Copy the material from the line with "yellow hexagon: moved 6 px left, 3 px up" through the end, swapping "ellipse" for "oval" and leaving everything else unchanged. Omit the picture lines from your copy.

_ _ _ _

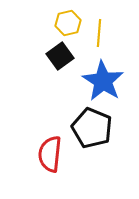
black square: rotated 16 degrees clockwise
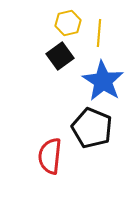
red semicircle: moved 2 px down
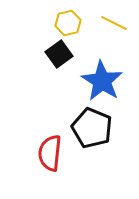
yellow line: moved 15 px right, 10 px up; rotated 68 degrees counterclockwise
black square: moved 1 px left, 2 px up
blue star: moved 1 px left
red semicircle: moved 3 px up
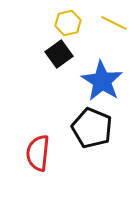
red semicircle: moved 12 px left
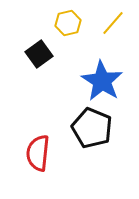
yellow line: moved 1 px left; rotated 76 degrees counterclockwise
black square: moved 20 px left
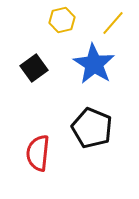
yellow hexagon: moved 6 px left, 3 px up
black square: moved 5 px left, 14 px down
blue star: moved 8 px left, 17 px up
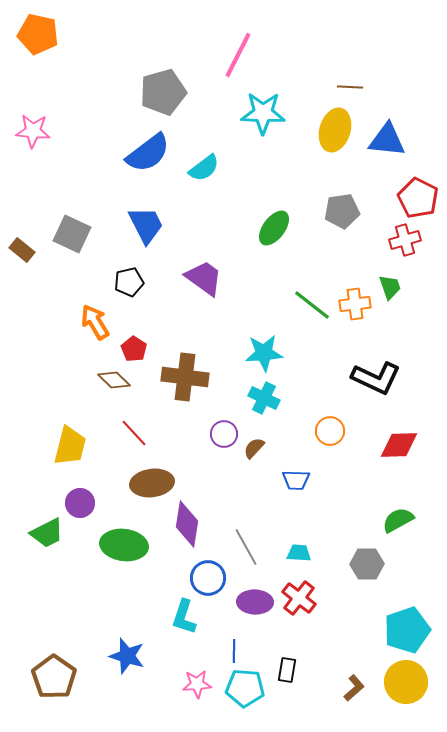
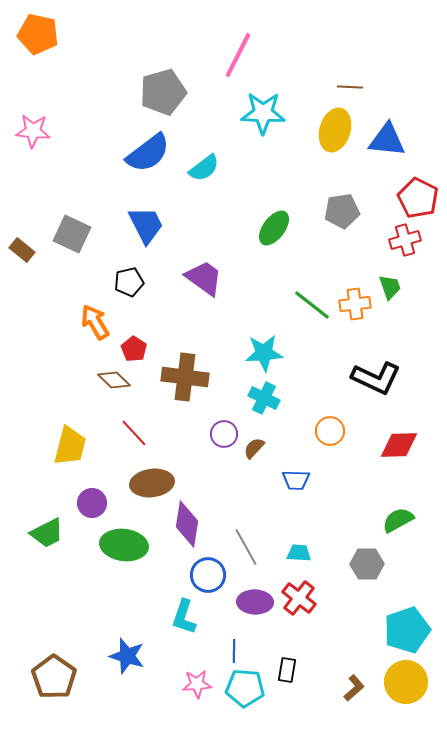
purple circle at (80, 503): moved 12 px right
blue circle at (208, 578): moved 3 px up
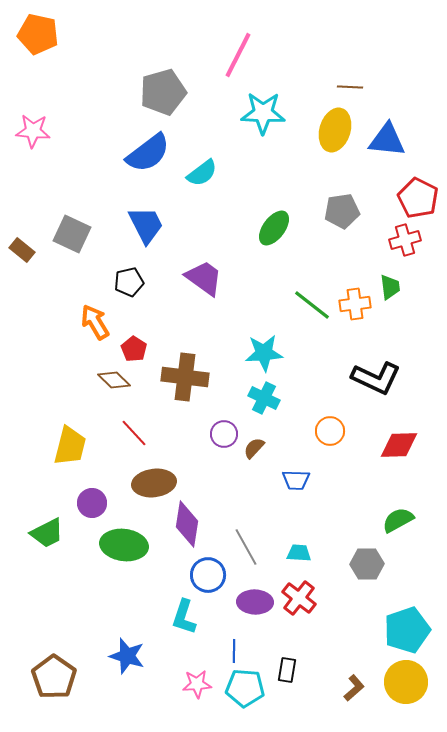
cyan semicircle at (204, 168): moved 2 px left, 5 px down
green trapezoid at (390, 287): rotated 12 degrees clockwise
brown ellipse at (152, 483): moved 2 px right
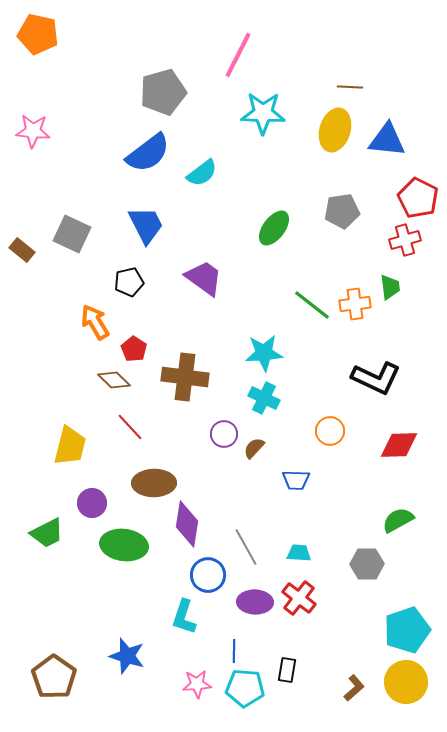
red line at (134, 433): moved 4 px left, 6 px up
brown ellipse at (154, 483): rotated 6 degrees clockwise
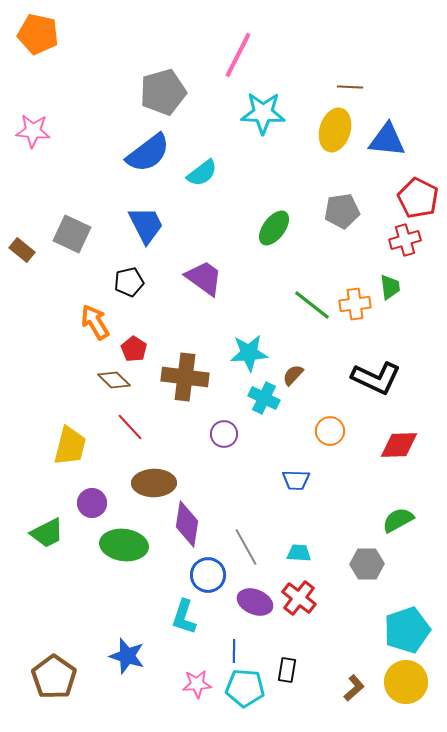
cyan star at (264, 353): moved 15 px left
brown semicircle at (254, 448): moved 39 px right, 73 px up
purple ellipse at (255, 602): rotated 20 degrees clockwise
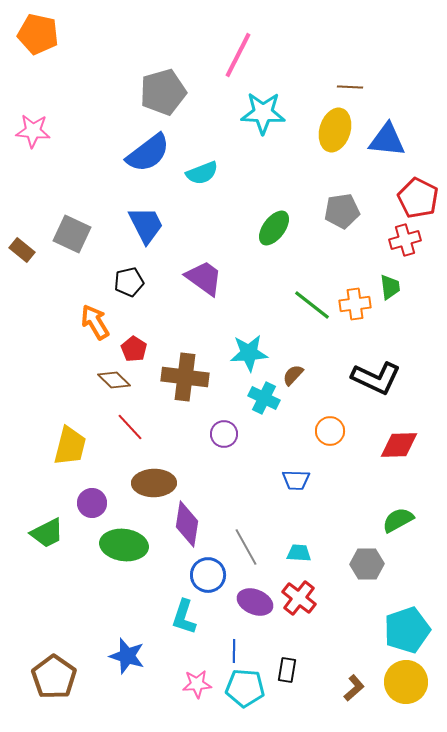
cyan semicircle at (202, 173): rotated 16 degrees clockwise
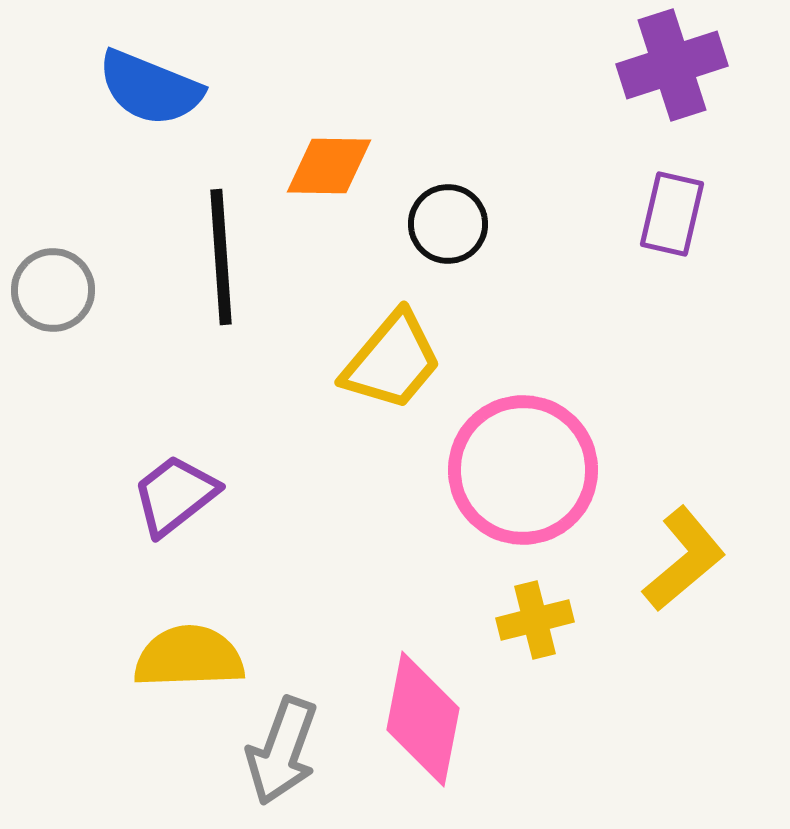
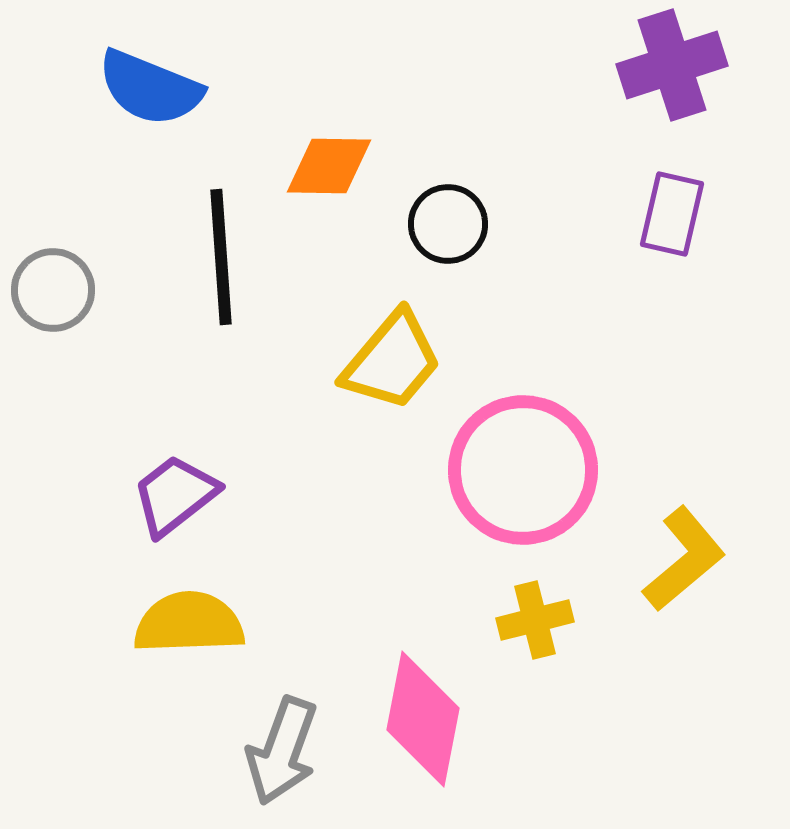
yellow semicircle: moved 34 px up
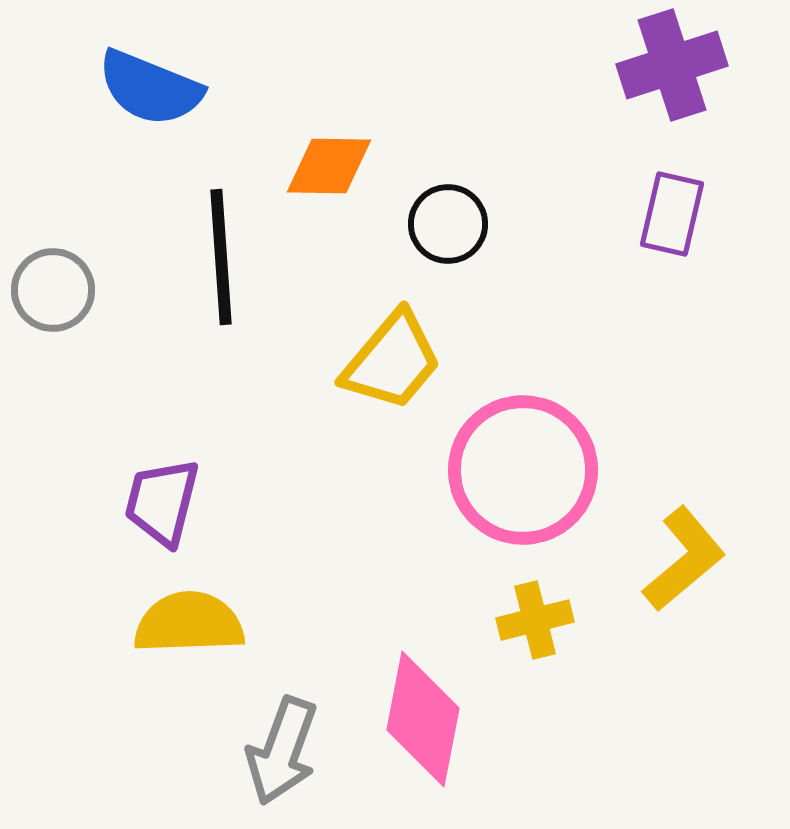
purple trapezoid: moved 13 px left, 7 px down; rotated 38 degrees counterclockwise
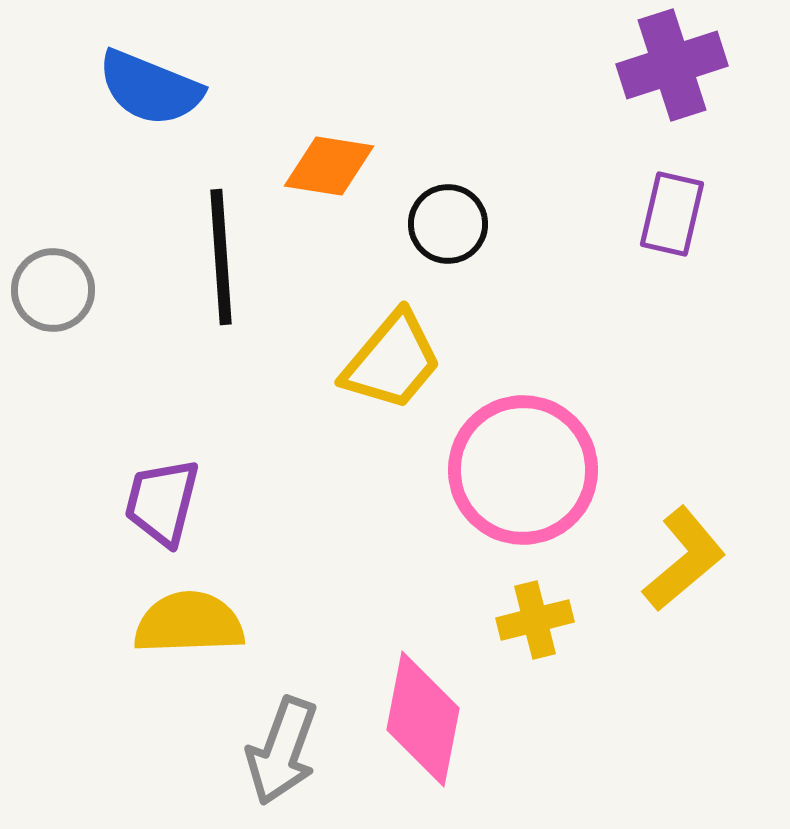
orange diamond: rotated 8 degrees clockwise
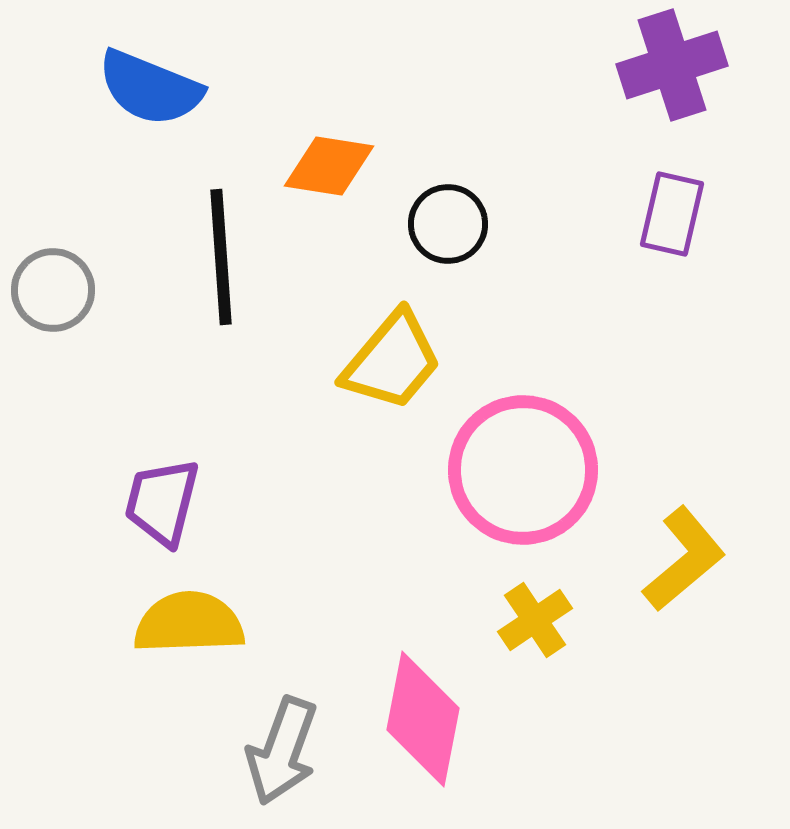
yellow cross: rotated 20 degrees counterclockwise
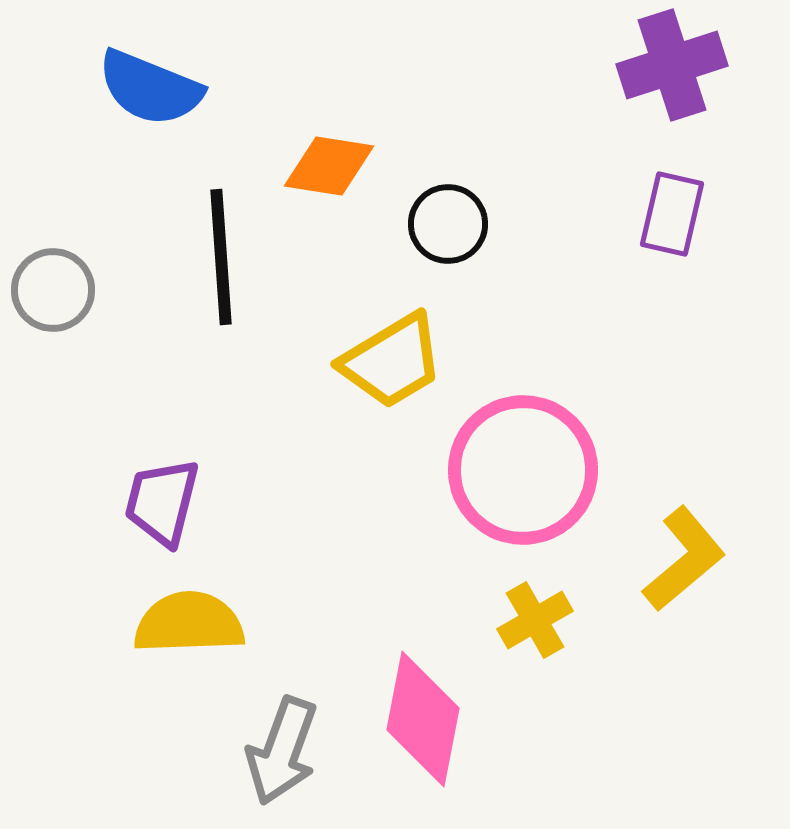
yellow trapezoid: rotated 19 degrees clockwise
yellow cross: rotated 4 degrees clockwise
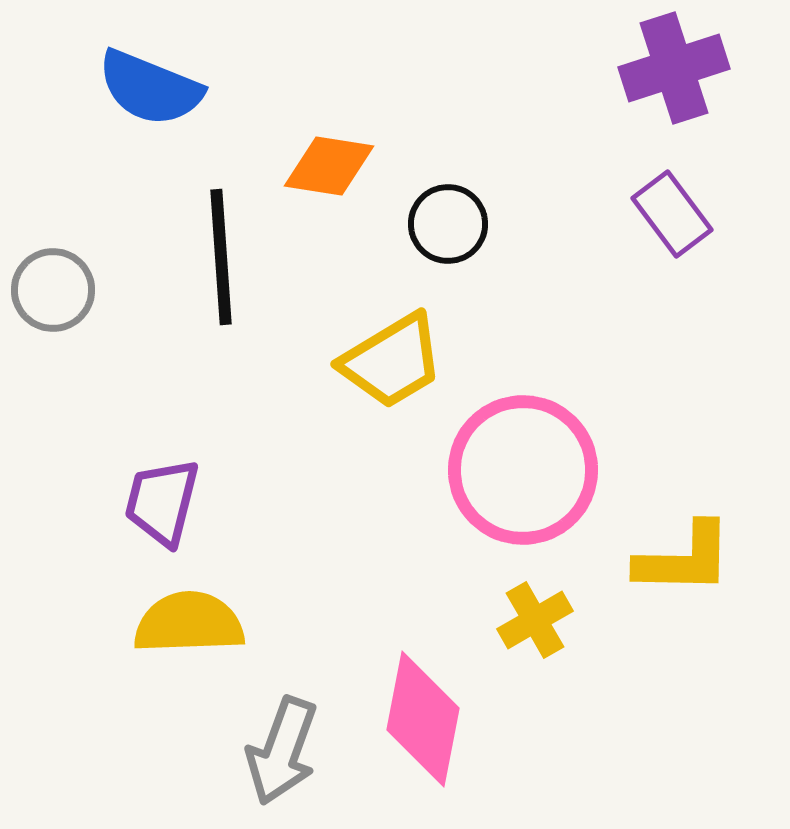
purple cross: moved 2 px right, 3 px down
purple rectangle: rotated 50 degrees counterclockwise
yellow L-shape: rotated 41 degrees clockwise
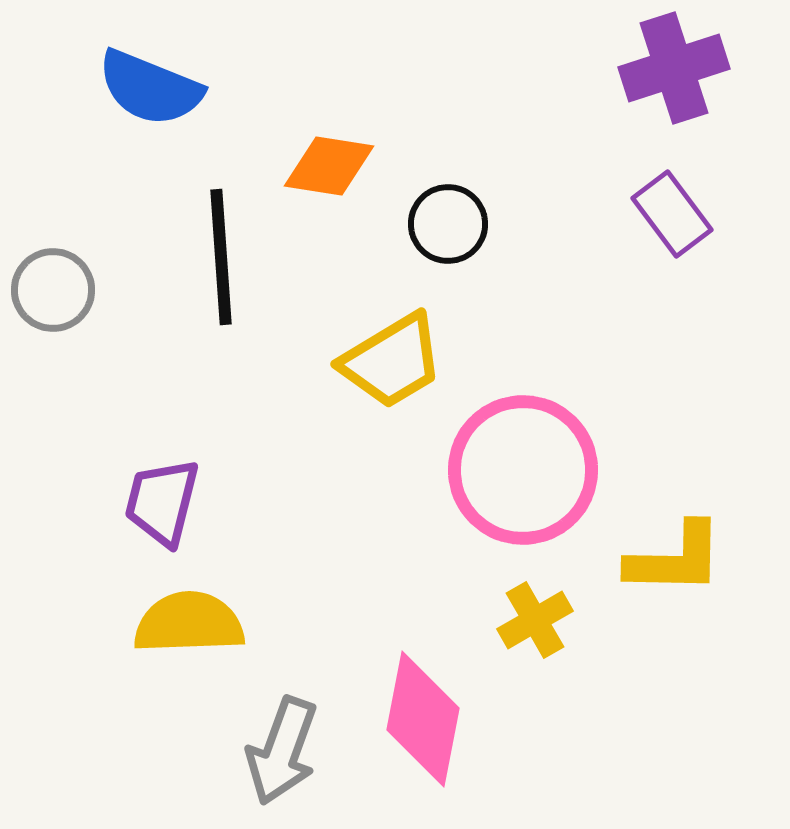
yellow L-shape: moved 9 px left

_ _ _ _

ANSWER TO THIS TASK:
yellow hexagon: moved 6 px left, 3 px up
black square: moved 5 px left, 14 px down
blue star: moved 8 px left, 17 px up
purple circle at (80, 503): moved 12 px right
blue circle at (208, 578): moved 3 px up
cyan semicircle at (204, 168): moved 2 px left, 5 px down
green trapezoid at (390, 287): rotated 12 degrees clockwise
brown oval at (152, 483): moved 2 px right
red line at (134, 433): moved 4 px left, 6 px up
brown oval at (154, 483): rotated 6 degrees clockwise
cyan star at (264, 353): moved 15 px left
brown semicircle at (254, 448): moved 39 px right, 73 px up
purple oval at (255, 602): rotated 20 degrees clockwise
cyan semicircle at (202, 173): rotated 16 degrees clockwise
yellow semicircle: moved 34 px up
purple trapezoid: moved 13 px left, 7 px down; rotated 38 degrees counterclockwise
orange diamond: rotated 8 degrees clockwise
yellow cross: rotated 20 degrees counterclockwise
yellow trapezoid: rotated 19 degrees clockwise
yellow cross: rotated 4 degrees clockwise
purple cross: moved 2 px right, 3 px down
purple rectangle: rotated 50 degrees counterclockwise
yellow L-shape: rotated 41 degrees clockwise
yellow L-shape: moved 9 px left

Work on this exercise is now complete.